[Excerpted data]
'''
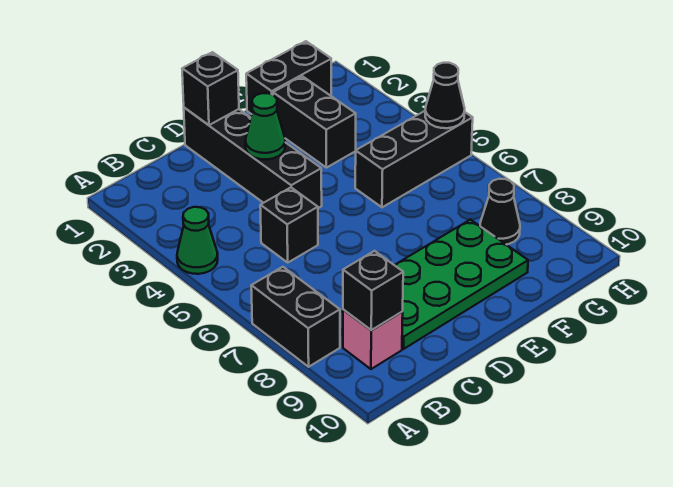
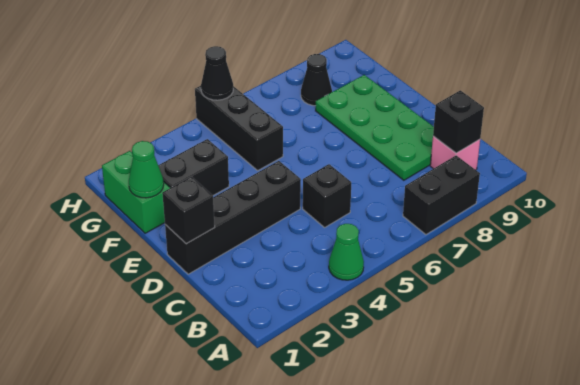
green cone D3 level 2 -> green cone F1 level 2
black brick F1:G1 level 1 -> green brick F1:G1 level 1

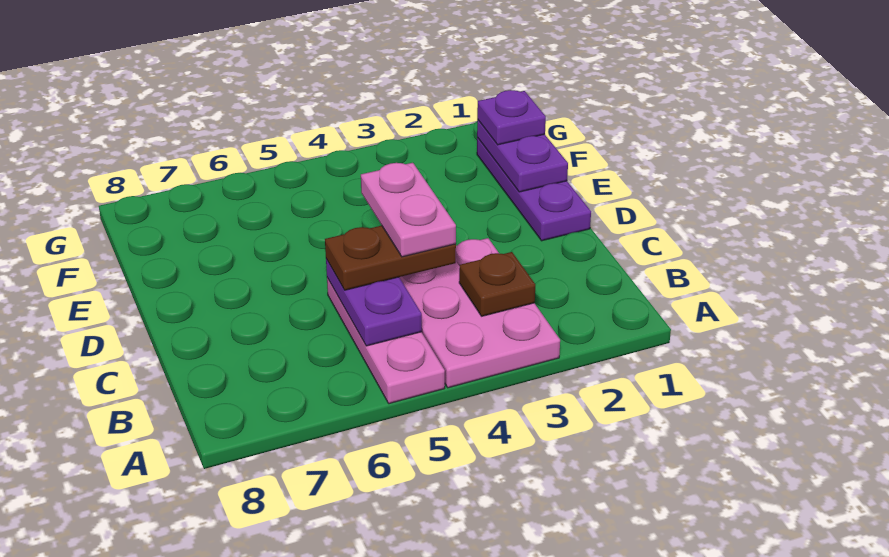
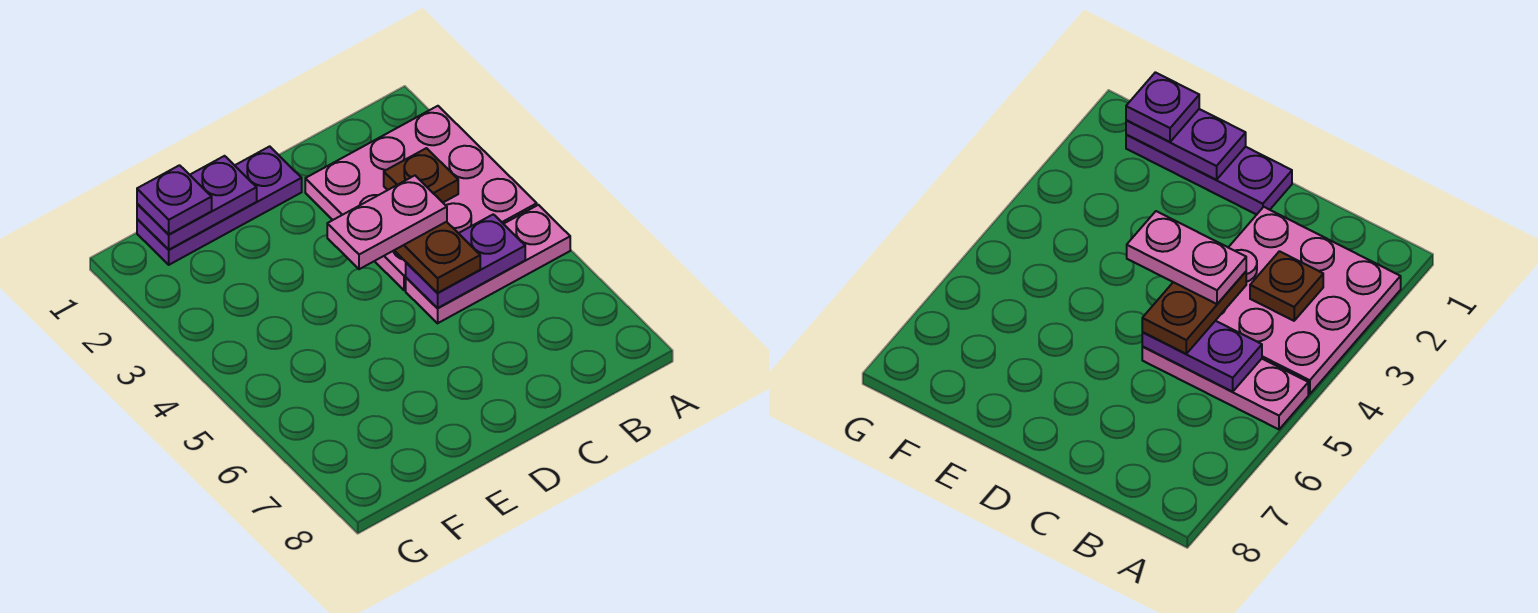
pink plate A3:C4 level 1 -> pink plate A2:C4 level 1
'''
'''
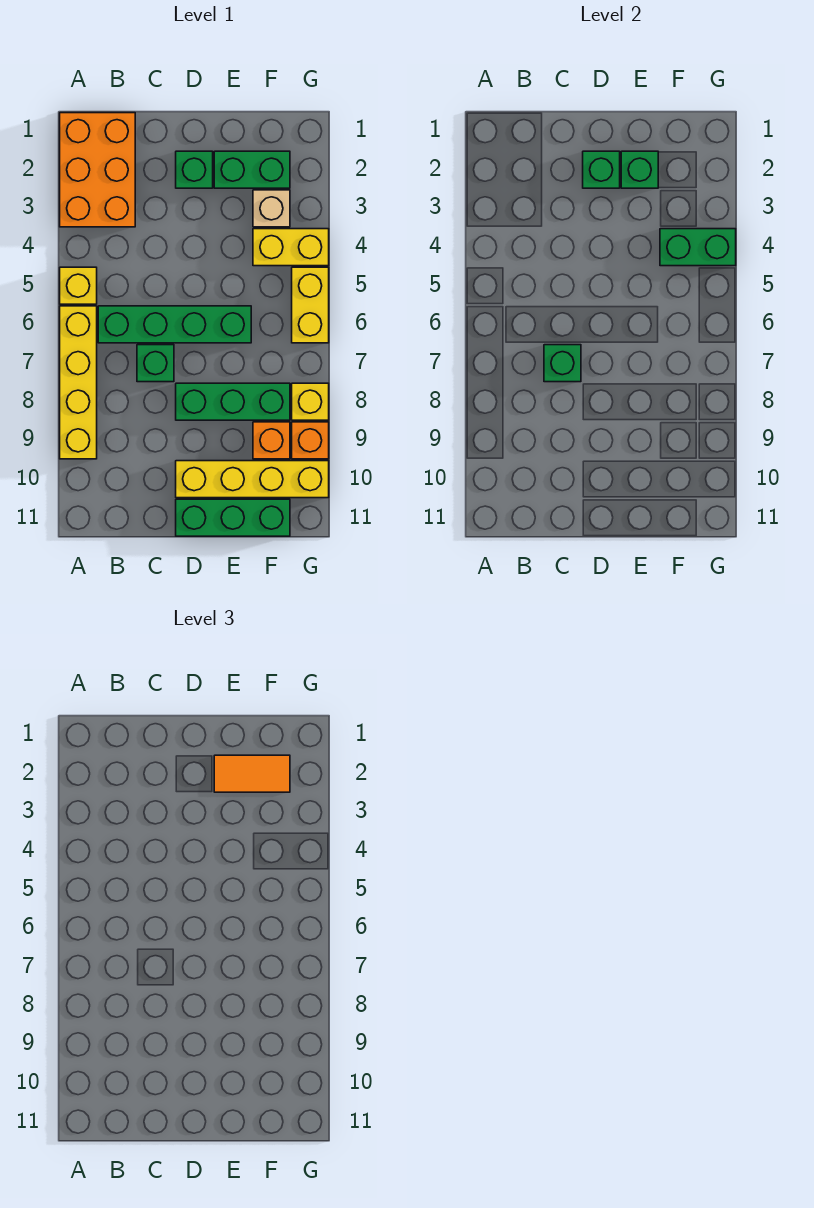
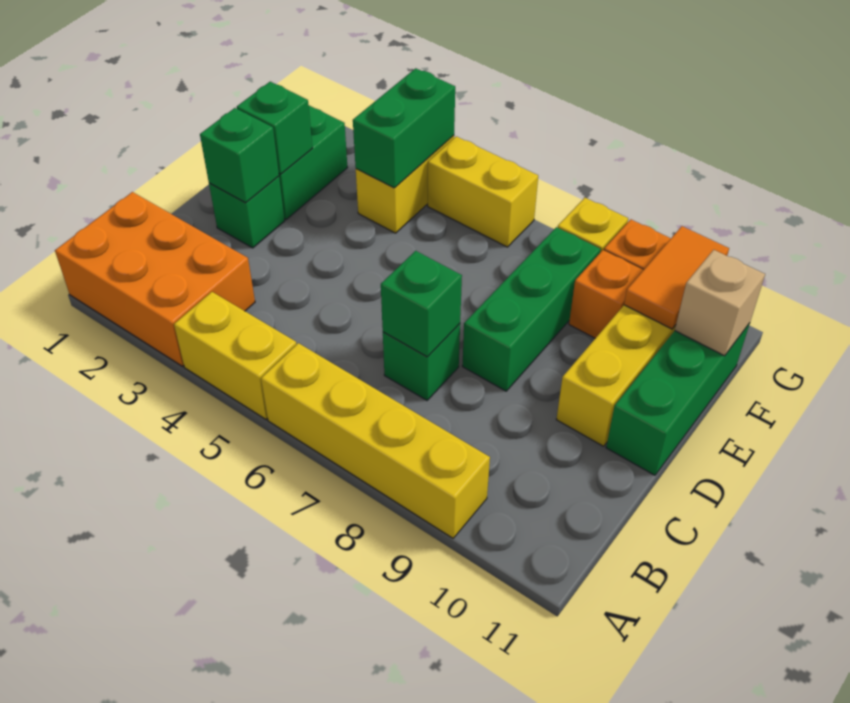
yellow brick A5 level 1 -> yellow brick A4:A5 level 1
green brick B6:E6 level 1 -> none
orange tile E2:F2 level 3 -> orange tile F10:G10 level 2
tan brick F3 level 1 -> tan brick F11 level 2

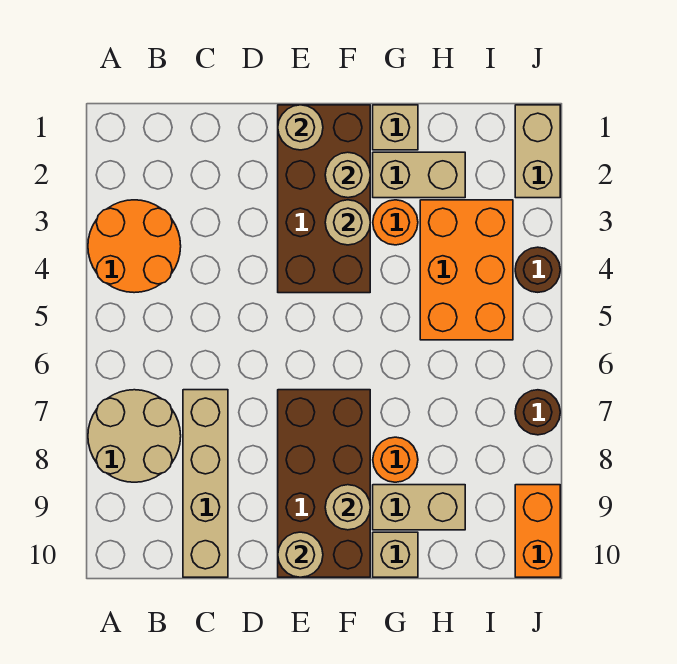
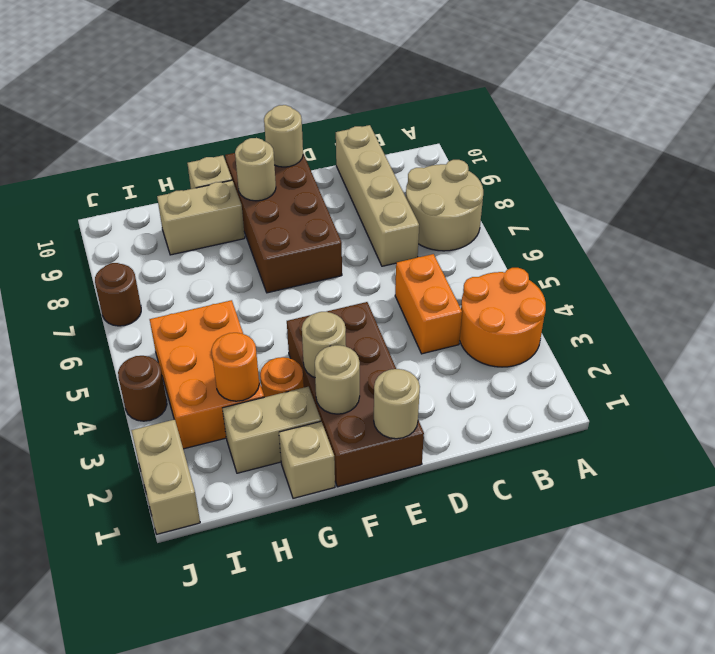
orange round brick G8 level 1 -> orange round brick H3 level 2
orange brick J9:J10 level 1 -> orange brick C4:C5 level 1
'''
'''
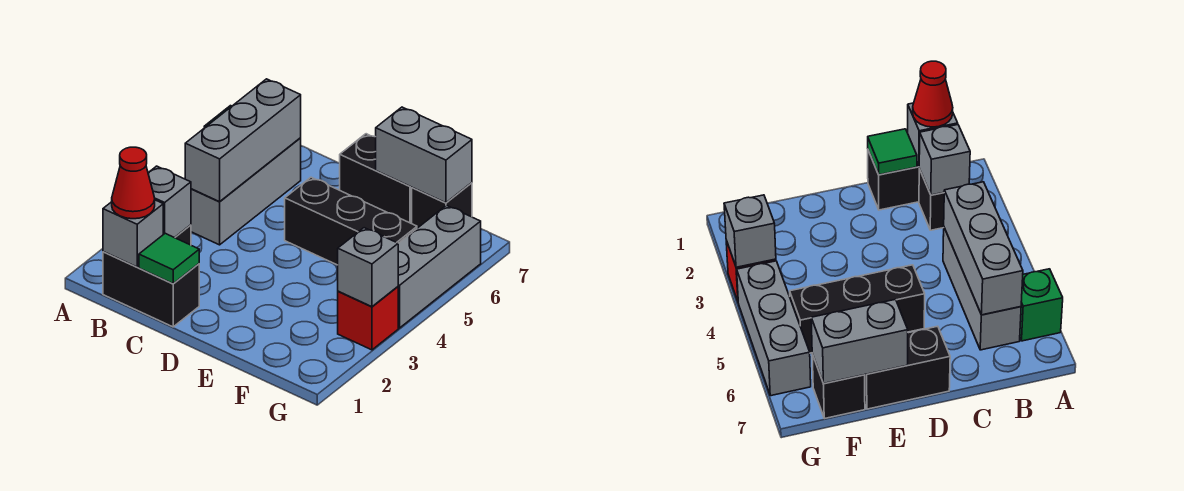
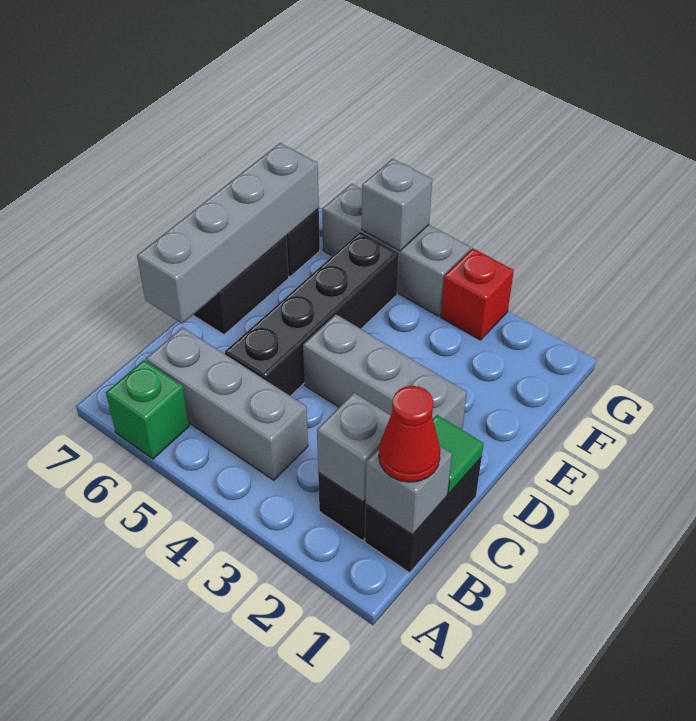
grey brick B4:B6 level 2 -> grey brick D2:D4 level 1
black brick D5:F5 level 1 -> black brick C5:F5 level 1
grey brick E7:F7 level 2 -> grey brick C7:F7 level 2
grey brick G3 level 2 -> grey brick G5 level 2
'''
[Required action] Extract from the material above the stretch running from the line containing "black brick F1:G1" through the line containing "pink plate A3:C4". Keep the text exact and the pictures out.

[Task response]
black brick F1:G1 level 1 -> green brick F1:G1 level 1

pink plate A3:C4 level 1 -> pink plate A2:C4 level 1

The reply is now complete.